What the task requires:
Write out each record exactly as it stands. No pictures belong in the copy.

Data shown:

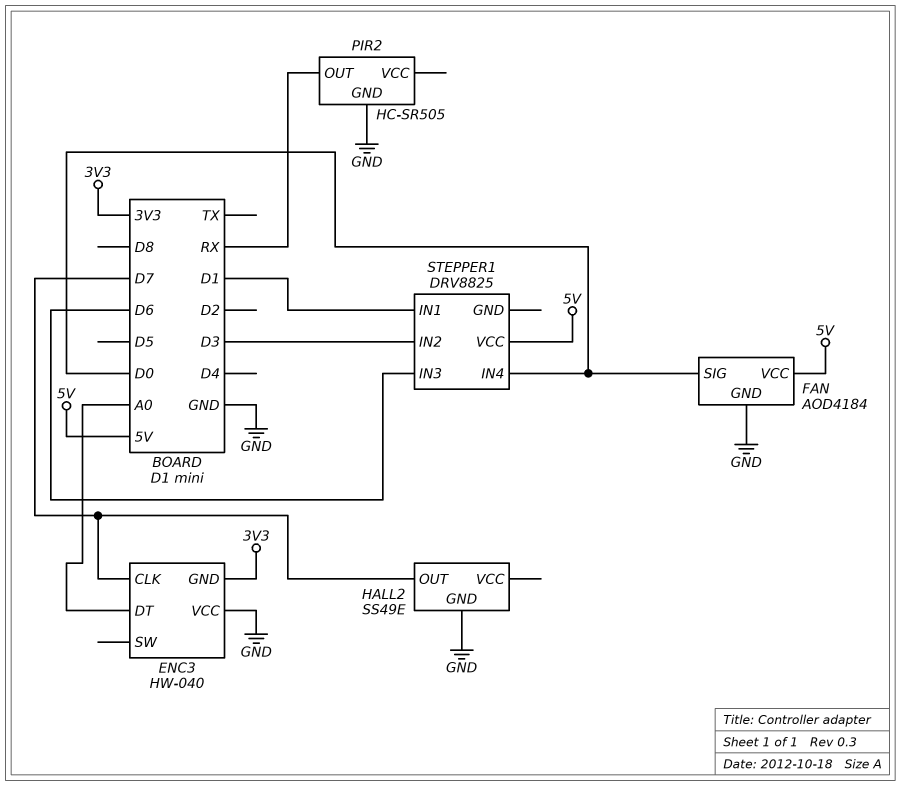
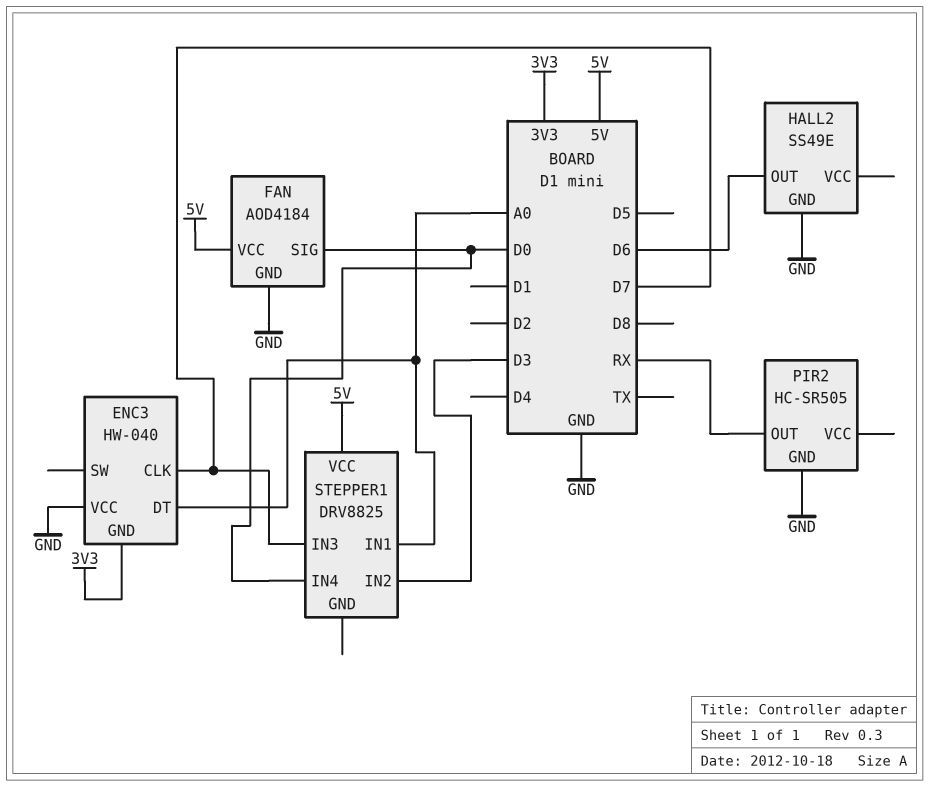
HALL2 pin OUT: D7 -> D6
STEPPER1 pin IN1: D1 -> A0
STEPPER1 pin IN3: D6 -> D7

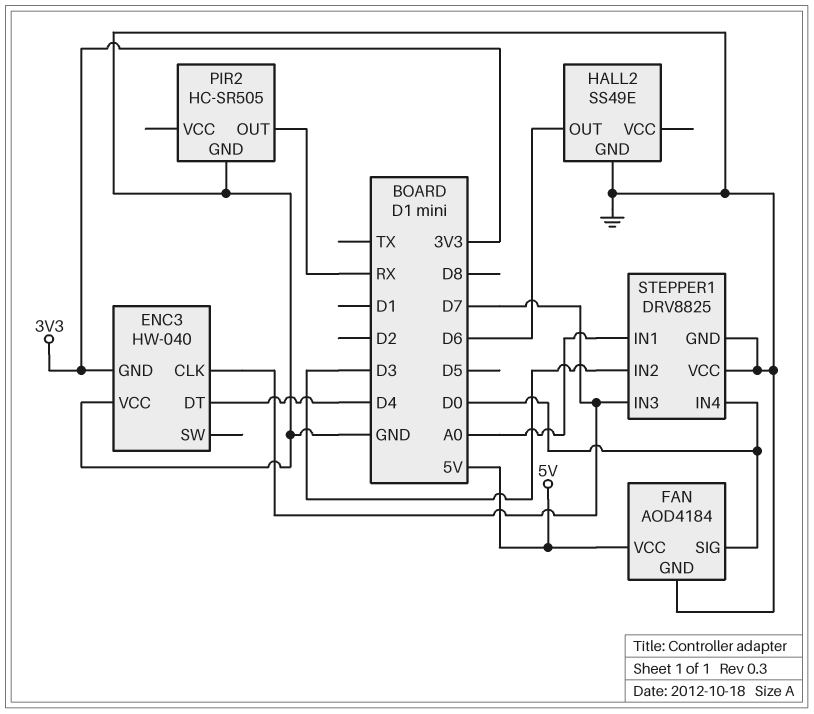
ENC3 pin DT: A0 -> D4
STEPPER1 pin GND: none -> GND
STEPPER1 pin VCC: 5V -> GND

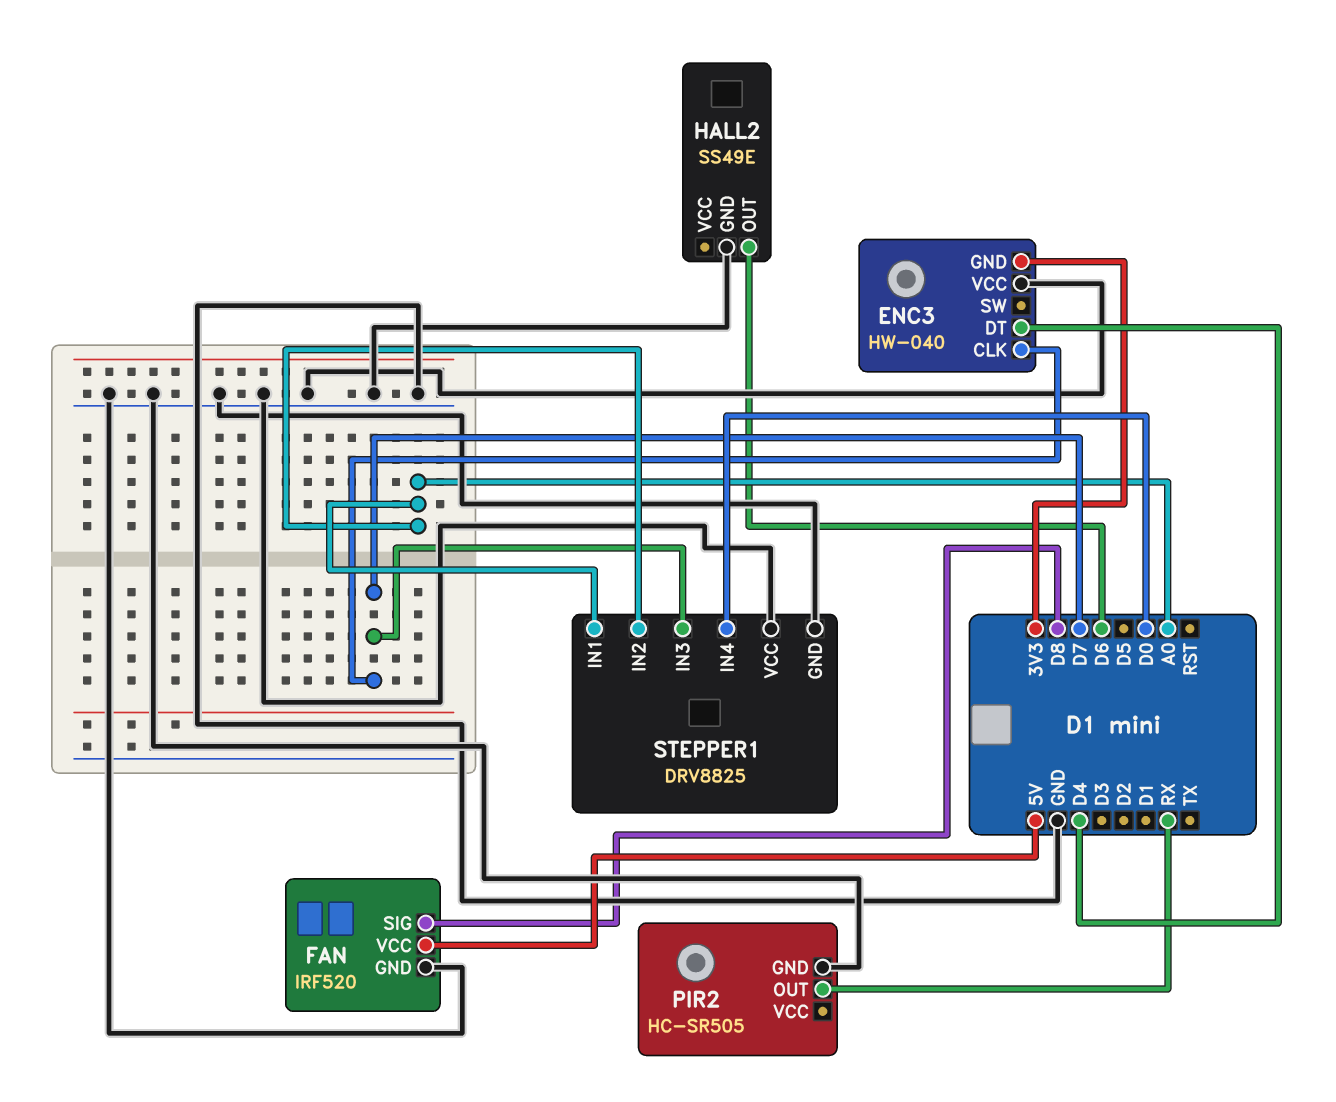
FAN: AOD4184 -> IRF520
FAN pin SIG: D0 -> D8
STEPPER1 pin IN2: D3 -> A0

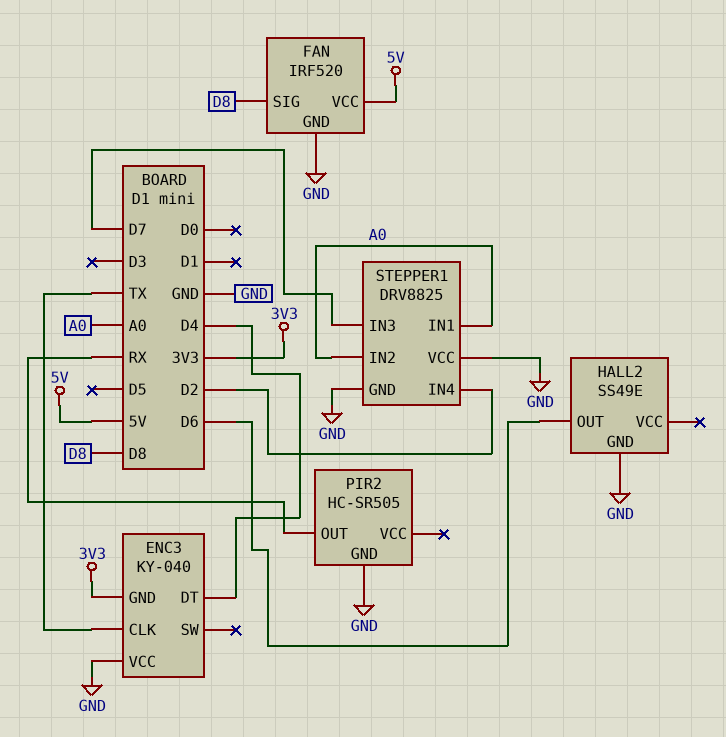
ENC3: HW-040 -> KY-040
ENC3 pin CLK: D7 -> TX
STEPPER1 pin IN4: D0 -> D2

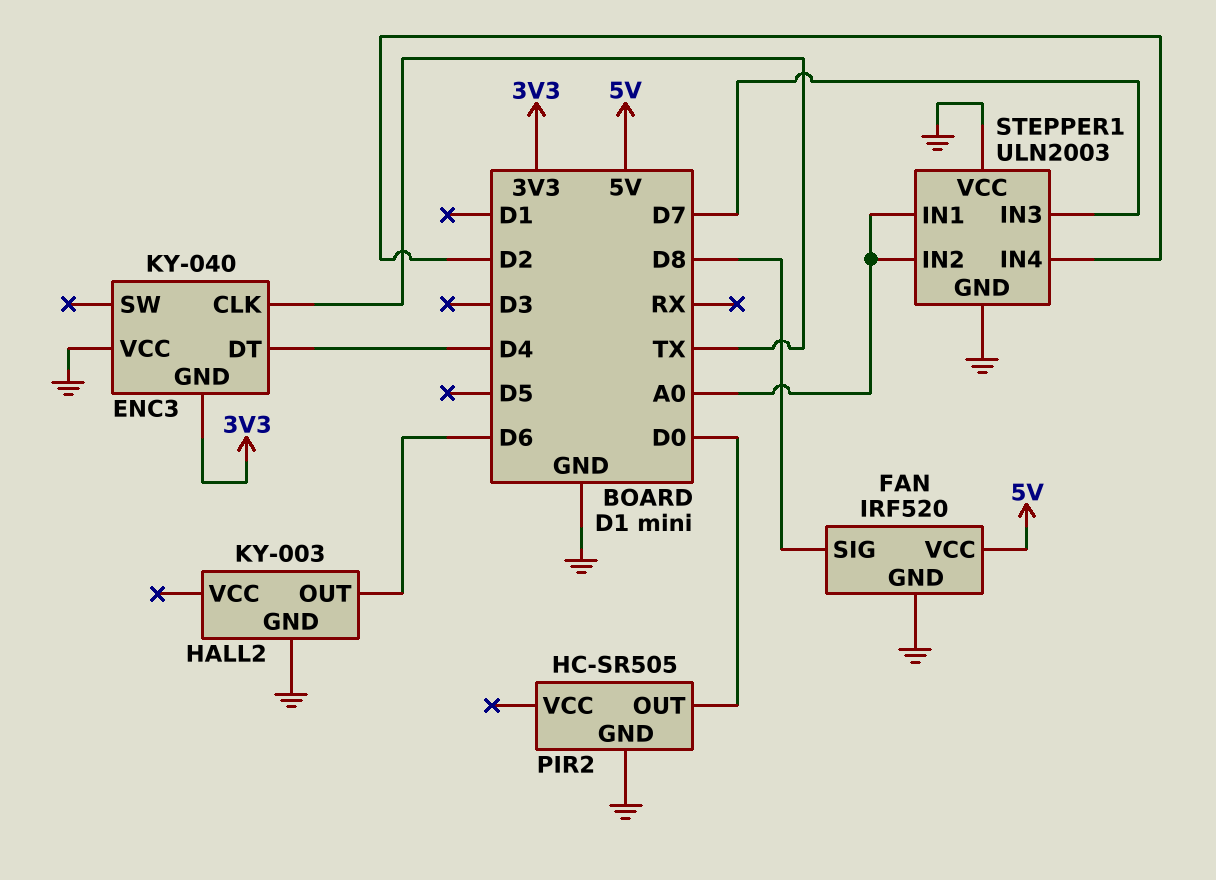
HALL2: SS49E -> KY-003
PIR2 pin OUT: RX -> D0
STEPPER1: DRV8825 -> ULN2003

Response to the exercise:
HALL2 pin OUT: D7 -> D6
STEPPER1 pin IN1: D1 -> A0
STEPPER1 pin IN3: D6 -> D7

ENC3 pin DT: A0 -> D4
STEPPER1 pin GND: none -> GND
STEPPER1 pin VCC: 5V -> GND

FAN: AOD4184 -> IRF520
FAN pin SIG: D0 -> D8
STEPPER1 pin IN2: D3 -> A0

ENC3: HW-040 -> KY-040
ENC3 pin CLK: D7 -> TX
STEPPER1 pin IN4: D0 -> D2

HALL2: SS49E -> KY-003
PIR2 pin OUT: RX -> D0
STEPPER1: DRV8825 -> ULN2003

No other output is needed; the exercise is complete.